■ MATERIAL SHOWN:
^^^^^^^^
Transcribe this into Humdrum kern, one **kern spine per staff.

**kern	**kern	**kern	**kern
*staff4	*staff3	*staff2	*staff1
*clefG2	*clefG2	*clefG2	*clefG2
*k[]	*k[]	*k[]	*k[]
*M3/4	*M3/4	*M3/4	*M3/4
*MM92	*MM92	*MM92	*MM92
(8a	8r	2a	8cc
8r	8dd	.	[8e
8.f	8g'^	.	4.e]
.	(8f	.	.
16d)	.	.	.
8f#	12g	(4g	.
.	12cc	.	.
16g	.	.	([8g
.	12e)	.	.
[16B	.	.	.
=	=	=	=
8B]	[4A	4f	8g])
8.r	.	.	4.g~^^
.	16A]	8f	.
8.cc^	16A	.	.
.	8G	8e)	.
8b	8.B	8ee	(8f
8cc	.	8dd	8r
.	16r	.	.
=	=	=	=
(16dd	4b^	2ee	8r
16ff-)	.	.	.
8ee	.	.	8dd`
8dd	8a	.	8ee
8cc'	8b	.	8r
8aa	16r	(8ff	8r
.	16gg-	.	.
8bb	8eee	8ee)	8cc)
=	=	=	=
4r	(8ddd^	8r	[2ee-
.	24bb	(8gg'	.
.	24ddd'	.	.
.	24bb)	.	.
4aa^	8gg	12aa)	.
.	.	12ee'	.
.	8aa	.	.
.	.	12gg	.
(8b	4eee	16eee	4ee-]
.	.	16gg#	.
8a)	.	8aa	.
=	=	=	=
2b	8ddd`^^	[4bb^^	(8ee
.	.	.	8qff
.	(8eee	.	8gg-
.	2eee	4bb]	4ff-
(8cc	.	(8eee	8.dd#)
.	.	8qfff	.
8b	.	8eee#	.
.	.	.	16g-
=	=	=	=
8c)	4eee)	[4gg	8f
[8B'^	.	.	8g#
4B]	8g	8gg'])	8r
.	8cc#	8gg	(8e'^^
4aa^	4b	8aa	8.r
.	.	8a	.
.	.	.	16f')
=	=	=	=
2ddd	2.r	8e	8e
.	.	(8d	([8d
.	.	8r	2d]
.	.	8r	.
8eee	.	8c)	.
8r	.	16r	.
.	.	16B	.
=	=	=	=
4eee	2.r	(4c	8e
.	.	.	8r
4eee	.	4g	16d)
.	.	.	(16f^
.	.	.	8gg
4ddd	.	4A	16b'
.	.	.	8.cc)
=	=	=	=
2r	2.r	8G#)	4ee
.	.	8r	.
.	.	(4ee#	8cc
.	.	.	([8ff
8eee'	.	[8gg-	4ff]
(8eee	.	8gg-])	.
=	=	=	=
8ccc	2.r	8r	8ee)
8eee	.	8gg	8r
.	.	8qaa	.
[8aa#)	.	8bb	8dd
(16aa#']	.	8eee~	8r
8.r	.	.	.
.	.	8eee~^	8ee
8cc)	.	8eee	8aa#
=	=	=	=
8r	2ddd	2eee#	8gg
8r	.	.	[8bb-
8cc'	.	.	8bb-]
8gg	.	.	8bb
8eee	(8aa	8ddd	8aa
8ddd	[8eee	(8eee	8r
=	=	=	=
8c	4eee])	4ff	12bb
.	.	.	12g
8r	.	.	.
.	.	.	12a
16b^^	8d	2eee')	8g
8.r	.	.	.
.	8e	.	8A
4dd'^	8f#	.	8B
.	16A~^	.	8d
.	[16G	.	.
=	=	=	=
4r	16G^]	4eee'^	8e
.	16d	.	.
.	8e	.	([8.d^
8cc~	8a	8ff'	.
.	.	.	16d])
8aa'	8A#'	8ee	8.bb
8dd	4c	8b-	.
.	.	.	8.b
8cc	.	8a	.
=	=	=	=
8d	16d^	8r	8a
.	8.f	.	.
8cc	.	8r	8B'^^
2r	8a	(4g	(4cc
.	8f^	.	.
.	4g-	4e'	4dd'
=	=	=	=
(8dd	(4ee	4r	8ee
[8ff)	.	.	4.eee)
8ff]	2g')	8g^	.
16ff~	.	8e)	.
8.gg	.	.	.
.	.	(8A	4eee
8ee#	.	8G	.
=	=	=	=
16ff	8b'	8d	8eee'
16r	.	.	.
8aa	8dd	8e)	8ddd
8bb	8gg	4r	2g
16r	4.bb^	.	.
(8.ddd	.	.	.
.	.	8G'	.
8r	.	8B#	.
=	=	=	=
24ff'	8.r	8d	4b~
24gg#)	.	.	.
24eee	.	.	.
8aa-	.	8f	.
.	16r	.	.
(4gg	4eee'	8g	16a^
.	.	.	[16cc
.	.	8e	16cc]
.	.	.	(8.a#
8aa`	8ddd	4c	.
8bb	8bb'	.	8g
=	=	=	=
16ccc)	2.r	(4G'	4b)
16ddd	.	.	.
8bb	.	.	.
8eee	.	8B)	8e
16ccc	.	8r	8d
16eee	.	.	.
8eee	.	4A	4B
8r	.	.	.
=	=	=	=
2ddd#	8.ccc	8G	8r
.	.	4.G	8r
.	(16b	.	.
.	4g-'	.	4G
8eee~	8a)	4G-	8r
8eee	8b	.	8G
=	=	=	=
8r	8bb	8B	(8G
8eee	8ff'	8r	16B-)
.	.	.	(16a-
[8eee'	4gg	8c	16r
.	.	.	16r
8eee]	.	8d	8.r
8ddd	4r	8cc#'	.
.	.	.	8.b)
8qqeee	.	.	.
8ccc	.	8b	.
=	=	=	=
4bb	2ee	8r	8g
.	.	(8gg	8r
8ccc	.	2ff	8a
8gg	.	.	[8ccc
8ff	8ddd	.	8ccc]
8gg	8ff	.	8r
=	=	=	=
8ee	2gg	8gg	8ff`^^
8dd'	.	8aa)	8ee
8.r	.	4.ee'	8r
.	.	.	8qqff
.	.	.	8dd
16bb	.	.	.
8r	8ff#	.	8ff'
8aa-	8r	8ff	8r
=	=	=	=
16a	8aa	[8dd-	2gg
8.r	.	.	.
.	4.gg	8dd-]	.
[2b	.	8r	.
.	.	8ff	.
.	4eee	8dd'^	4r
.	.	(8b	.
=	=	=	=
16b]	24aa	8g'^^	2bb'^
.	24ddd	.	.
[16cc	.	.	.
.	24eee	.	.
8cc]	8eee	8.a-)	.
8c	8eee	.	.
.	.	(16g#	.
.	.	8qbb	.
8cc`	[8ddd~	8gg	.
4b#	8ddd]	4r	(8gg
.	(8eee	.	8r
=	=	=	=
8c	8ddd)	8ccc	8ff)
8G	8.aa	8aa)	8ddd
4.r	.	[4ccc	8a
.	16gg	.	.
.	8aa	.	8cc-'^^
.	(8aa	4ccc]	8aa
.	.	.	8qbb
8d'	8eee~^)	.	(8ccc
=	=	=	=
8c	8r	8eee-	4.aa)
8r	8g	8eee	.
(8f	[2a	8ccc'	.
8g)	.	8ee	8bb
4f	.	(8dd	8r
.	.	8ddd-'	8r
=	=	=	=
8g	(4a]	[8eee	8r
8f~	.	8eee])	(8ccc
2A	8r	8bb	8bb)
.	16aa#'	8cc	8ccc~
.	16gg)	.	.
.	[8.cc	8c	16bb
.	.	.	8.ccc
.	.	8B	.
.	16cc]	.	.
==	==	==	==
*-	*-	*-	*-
^^^^^^^^
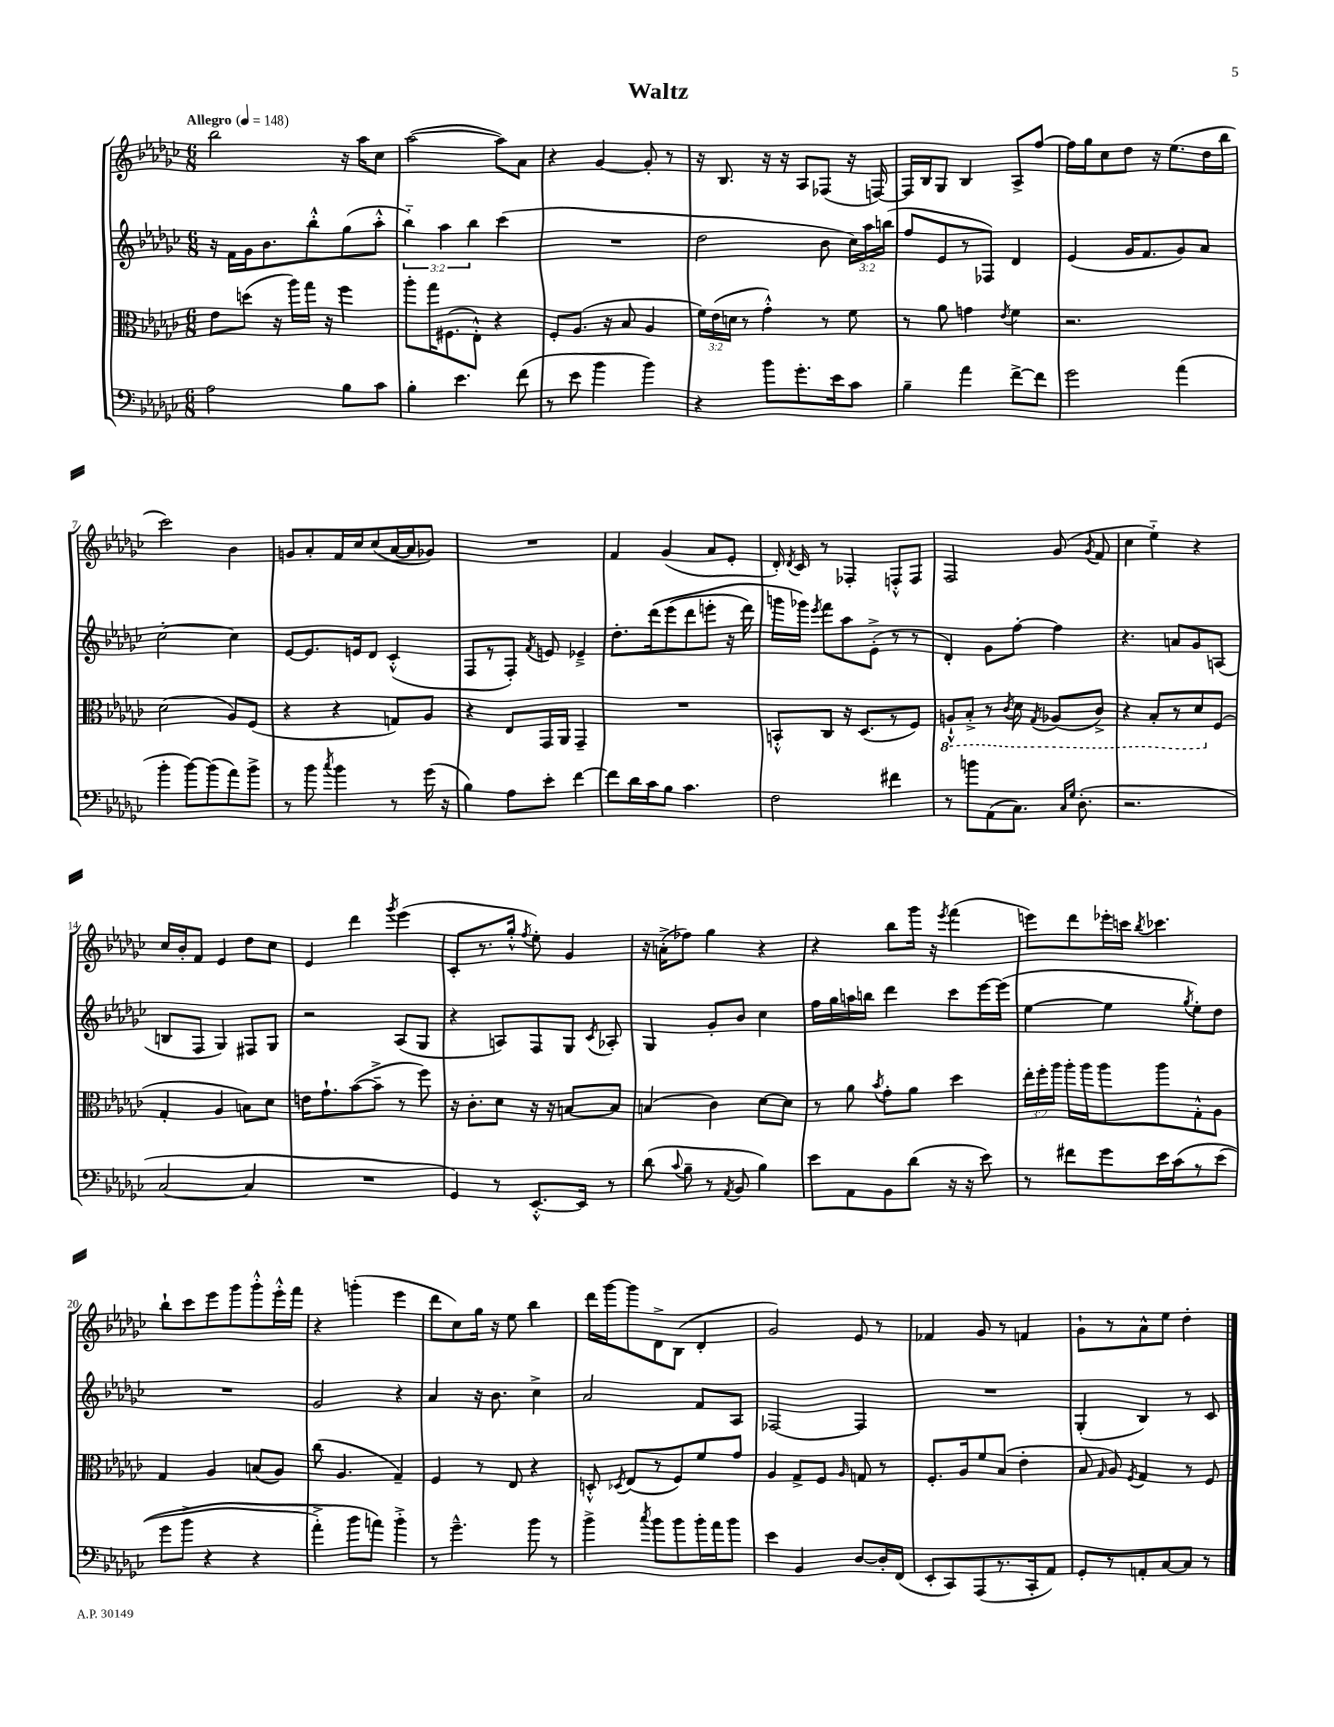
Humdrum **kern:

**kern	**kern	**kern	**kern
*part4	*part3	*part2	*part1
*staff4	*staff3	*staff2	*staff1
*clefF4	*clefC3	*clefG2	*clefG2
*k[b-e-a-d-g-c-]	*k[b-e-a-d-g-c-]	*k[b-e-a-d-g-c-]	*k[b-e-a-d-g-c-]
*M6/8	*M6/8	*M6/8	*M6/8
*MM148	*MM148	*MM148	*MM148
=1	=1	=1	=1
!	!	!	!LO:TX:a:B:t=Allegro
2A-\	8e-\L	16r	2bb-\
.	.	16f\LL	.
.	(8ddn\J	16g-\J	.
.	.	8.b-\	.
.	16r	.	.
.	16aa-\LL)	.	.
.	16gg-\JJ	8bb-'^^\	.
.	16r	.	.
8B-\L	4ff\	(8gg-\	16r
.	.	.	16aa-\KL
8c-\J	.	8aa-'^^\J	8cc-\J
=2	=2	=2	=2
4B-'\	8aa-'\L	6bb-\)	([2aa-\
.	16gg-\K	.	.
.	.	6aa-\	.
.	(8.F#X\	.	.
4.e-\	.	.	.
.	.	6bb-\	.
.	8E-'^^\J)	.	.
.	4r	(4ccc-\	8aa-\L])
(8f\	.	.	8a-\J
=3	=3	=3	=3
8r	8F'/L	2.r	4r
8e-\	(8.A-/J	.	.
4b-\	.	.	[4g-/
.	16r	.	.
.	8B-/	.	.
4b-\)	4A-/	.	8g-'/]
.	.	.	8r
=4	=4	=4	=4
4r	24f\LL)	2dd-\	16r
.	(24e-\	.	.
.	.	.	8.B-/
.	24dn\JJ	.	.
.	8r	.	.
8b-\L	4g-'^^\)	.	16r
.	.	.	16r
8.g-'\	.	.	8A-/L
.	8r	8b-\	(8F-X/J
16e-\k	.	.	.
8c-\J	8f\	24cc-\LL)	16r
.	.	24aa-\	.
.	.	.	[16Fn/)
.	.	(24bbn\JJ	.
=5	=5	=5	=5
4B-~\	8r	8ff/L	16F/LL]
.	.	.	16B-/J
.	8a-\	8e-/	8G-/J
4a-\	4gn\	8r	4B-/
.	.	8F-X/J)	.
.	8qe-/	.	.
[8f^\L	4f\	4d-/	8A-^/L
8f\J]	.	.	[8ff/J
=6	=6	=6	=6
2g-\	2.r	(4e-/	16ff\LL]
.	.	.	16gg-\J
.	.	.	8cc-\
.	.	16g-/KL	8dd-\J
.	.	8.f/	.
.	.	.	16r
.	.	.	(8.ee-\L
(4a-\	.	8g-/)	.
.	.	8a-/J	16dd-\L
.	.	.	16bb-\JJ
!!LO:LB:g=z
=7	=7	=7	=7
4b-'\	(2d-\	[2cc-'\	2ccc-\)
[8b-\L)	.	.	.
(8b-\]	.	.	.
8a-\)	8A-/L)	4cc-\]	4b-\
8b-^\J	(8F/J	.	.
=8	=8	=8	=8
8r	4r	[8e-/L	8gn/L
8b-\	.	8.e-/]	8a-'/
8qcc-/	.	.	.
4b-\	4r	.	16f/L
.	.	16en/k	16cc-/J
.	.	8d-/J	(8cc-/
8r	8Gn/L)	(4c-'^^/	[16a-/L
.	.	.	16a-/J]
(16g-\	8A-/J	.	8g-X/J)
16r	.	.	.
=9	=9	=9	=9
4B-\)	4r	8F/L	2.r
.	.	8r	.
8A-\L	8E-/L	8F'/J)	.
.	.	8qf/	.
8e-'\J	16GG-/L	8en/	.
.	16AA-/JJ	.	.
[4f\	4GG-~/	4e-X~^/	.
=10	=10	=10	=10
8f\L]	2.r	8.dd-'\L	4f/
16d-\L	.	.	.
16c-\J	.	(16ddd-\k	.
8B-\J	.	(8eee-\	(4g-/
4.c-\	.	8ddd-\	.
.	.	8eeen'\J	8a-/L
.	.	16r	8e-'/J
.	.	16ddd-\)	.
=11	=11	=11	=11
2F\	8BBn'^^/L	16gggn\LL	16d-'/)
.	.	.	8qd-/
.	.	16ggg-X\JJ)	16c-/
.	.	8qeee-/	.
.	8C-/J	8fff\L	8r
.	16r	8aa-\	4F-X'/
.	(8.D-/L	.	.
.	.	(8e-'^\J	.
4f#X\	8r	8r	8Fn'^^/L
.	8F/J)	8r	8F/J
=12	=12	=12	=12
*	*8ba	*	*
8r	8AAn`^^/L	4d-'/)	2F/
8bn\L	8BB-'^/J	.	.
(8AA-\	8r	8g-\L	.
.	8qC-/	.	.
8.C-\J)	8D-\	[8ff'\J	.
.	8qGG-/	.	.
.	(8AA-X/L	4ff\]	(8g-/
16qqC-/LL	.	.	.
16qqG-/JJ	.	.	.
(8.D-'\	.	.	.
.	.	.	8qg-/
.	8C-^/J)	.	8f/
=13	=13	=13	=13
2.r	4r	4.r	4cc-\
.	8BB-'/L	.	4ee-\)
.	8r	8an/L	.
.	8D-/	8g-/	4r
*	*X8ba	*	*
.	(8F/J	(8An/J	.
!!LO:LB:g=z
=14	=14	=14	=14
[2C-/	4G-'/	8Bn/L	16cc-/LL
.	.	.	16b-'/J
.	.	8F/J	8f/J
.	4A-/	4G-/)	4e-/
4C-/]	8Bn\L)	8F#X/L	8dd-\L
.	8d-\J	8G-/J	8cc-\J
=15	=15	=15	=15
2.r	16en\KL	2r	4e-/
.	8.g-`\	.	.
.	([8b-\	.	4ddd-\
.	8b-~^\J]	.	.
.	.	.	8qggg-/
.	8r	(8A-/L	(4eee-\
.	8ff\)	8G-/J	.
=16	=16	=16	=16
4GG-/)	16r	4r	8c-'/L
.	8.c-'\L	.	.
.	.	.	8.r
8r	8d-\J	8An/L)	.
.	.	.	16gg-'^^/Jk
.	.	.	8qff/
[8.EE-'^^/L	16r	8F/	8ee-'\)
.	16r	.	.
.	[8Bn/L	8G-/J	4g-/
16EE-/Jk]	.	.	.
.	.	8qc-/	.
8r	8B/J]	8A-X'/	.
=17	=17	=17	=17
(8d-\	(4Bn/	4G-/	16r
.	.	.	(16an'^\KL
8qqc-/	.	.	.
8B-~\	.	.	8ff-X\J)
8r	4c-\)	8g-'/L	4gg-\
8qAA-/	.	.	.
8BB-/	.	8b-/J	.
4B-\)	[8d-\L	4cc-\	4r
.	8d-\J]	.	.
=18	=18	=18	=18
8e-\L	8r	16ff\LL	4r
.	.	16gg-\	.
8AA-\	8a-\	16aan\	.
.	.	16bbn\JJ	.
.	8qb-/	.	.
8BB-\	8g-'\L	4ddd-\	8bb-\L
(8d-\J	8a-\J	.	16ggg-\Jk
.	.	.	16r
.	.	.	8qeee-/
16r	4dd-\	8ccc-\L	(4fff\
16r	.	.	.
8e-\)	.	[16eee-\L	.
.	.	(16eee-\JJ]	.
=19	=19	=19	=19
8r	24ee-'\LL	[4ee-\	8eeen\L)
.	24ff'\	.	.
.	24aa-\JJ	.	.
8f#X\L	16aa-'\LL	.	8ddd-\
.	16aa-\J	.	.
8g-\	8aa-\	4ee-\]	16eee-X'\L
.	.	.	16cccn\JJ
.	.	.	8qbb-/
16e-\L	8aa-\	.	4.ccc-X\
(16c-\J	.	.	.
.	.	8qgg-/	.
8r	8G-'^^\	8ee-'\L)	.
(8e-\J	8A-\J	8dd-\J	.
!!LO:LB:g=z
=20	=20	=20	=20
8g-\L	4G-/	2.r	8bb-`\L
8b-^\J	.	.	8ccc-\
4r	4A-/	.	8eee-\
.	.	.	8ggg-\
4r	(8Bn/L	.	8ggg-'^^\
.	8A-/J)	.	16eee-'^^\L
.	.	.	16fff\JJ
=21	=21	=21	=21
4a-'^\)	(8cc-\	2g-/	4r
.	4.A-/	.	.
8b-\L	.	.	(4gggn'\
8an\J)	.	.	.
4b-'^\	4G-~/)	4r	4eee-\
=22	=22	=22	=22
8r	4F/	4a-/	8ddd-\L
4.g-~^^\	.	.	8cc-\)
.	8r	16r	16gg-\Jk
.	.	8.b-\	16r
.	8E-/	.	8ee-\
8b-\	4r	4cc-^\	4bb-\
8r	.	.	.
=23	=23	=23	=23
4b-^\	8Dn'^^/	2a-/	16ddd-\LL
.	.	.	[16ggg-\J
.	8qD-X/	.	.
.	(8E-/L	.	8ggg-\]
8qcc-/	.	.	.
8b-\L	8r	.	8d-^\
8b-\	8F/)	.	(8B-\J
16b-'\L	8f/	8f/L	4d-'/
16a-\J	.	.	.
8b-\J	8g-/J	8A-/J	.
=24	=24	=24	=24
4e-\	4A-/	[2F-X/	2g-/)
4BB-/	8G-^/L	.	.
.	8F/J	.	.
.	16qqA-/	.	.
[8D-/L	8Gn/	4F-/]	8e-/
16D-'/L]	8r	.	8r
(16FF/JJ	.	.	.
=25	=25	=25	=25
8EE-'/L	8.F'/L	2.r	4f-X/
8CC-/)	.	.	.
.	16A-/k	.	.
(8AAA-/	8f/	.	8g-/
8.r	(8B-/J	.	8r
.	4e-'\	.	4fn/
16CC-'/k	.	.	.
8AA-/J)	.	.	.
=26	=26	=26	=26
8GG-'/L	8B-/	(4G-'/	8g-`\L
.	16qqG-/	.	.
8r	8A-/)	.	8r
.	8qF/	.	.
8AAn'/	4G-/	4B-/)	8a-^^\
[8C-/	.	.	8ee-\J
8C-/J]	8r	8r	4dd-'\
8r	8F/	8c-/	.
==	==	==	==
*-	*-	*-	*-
^^^^^^^^
■ TO DO: Please gather every line from the rows above that contains the string "kern", copying each one in full.

■ FINAL RESULT:
Transcribe this into Humdrum kern, one **kern spine per staff.
**kern	**kern	**kern	**kern
Humdrum **kern:
**kern	**kern	**kern	**kern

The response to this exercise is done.